**DESCRIPTION OF THE TASK:**
Quote exactly the lines from the one with "black cap: 4 -> 3" to the end of the data, both included; omit the pictures.

**DATASET EXCERPTS:**

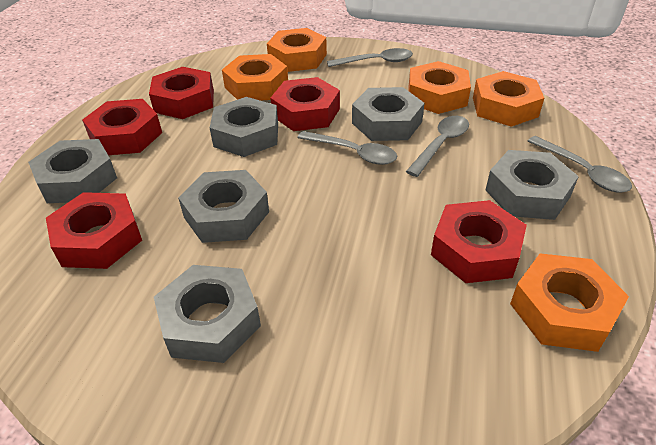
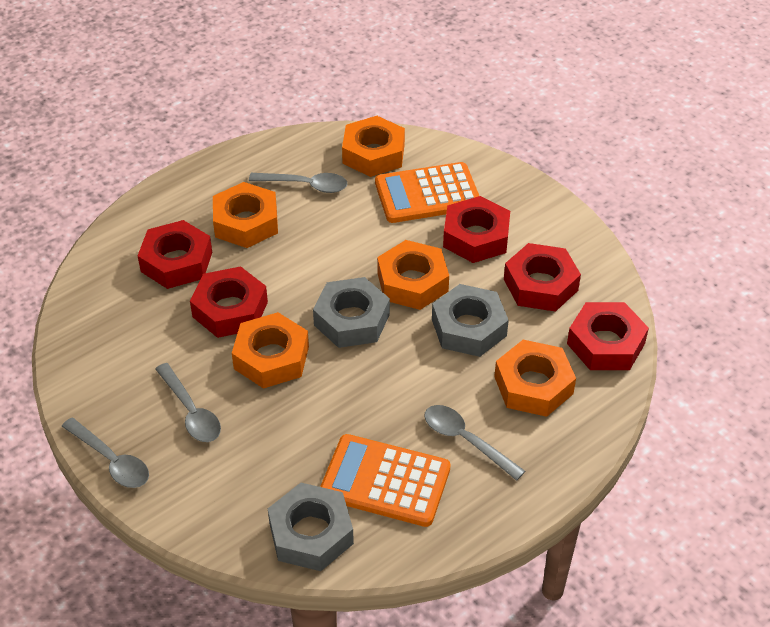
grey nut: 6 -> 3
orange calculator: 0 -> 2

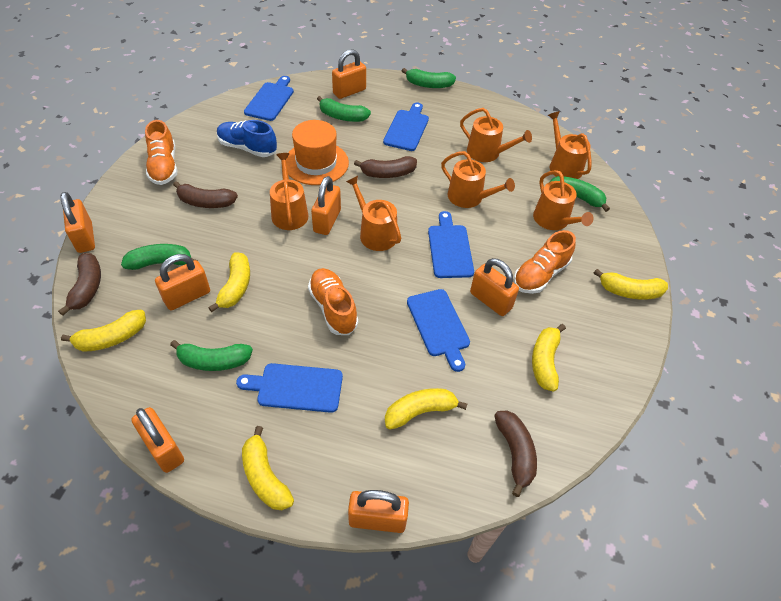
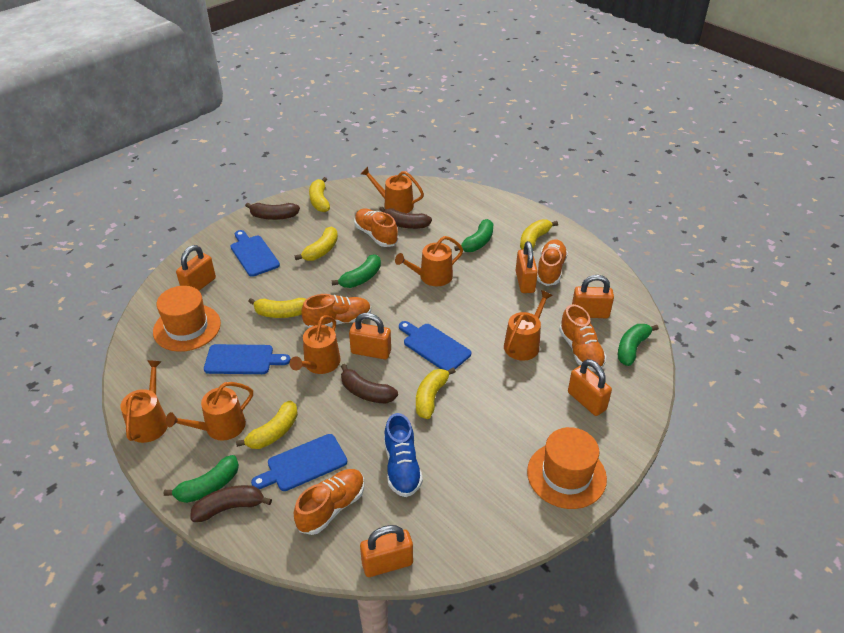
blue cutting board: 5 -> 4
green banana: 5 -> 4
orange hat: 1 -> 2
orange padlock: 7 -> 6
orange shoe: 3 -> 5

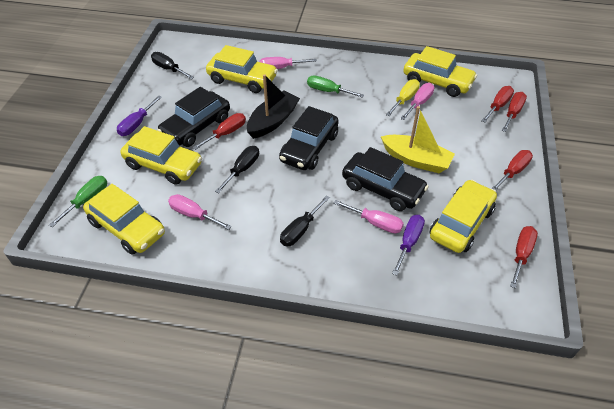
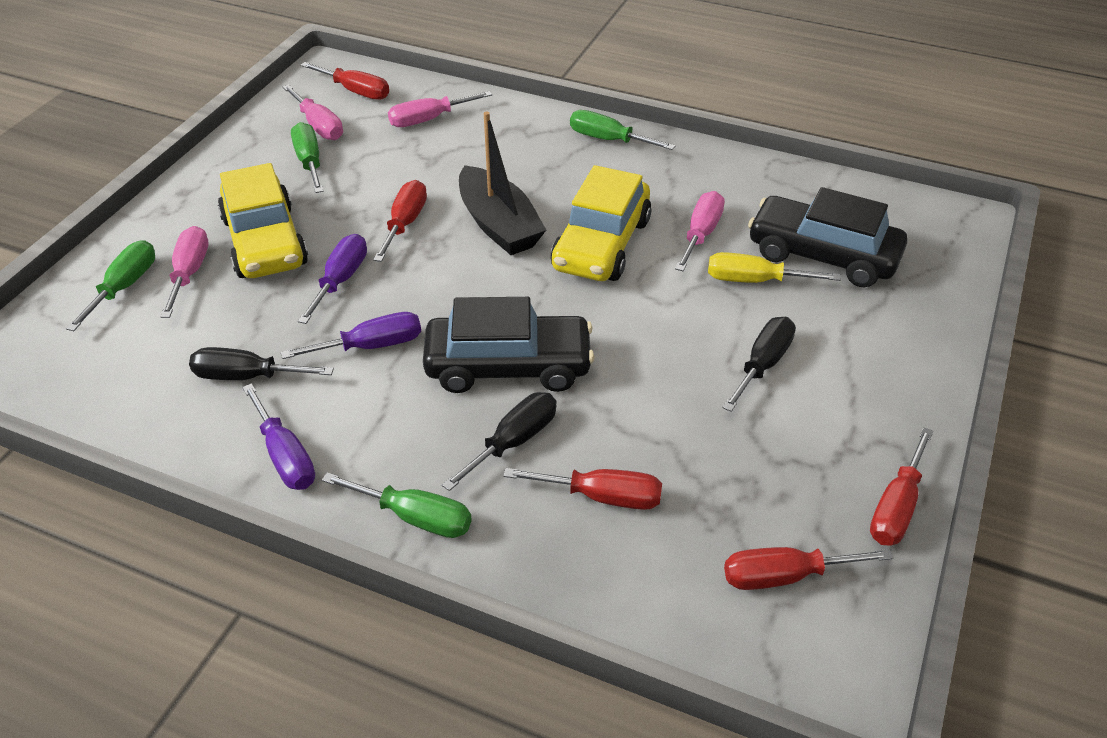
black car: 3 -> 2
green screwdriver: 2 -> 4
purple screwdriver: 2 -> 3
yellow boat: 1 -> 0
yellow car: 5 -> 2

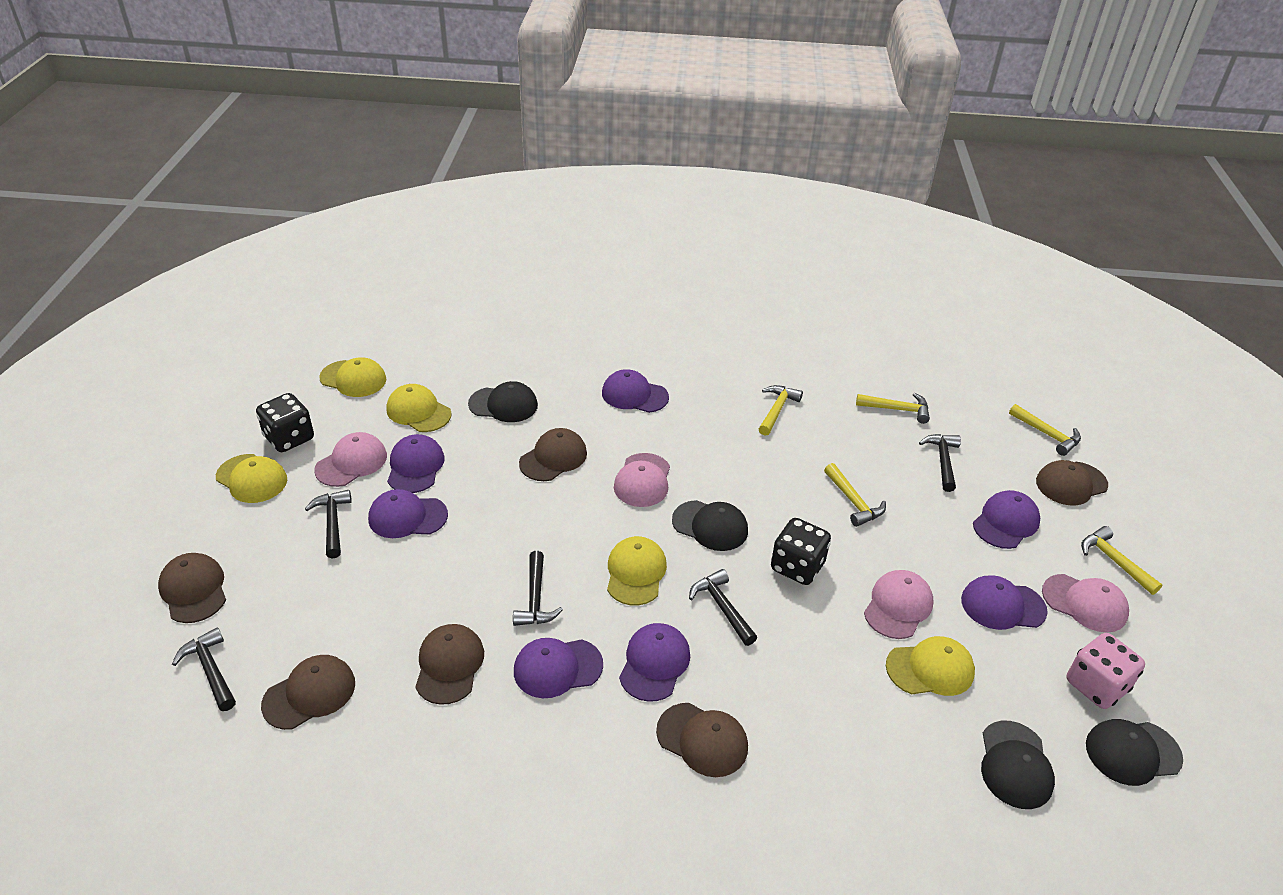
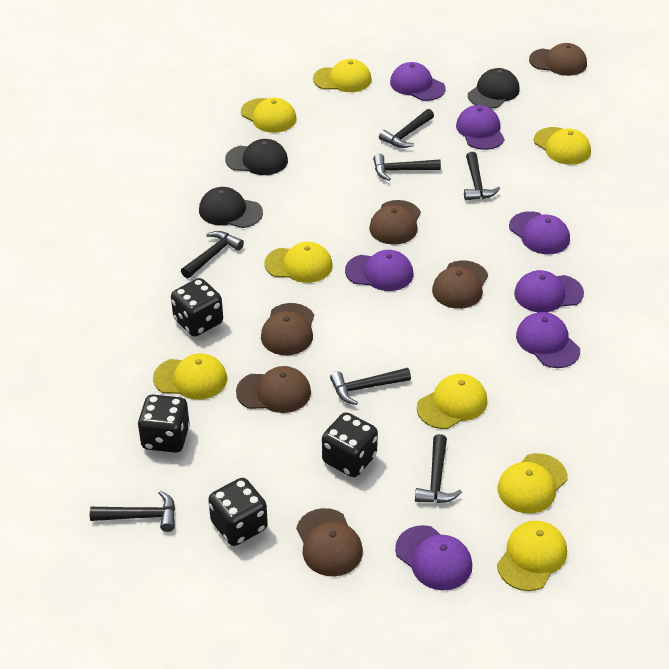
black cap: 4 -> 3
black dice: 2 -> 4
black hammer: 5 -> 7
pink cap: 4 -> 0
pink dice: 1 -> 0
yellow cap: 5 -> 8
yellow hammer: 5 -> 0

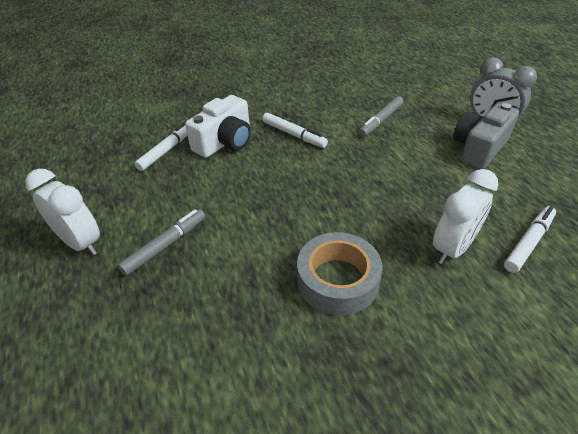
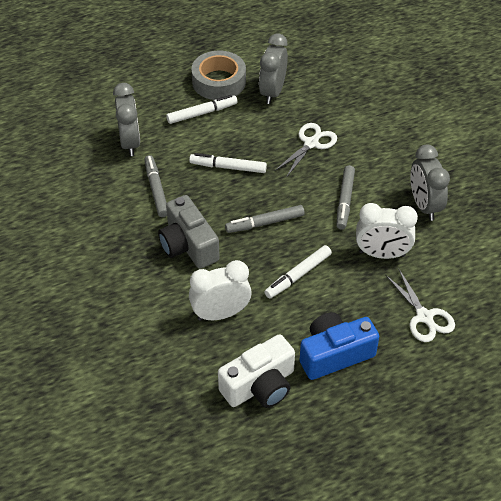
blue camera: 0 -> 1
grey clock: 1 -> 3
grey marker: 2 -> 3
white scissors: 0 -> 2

**THE COMPLETED TASK:**
black cap: 4 -> 3
black dice: 2 -> 4
black hammer: 5 -> 7
pink cap: 4 -> 0
pink dice: 1 -> 0
yellow cap: 5 -> 8
yellow hammer: 5 -> 0

blue camera: 0 -> 1
grey clock: 1 -> 3
grey marker: 2 -> 3
white scissors: 0 -> 2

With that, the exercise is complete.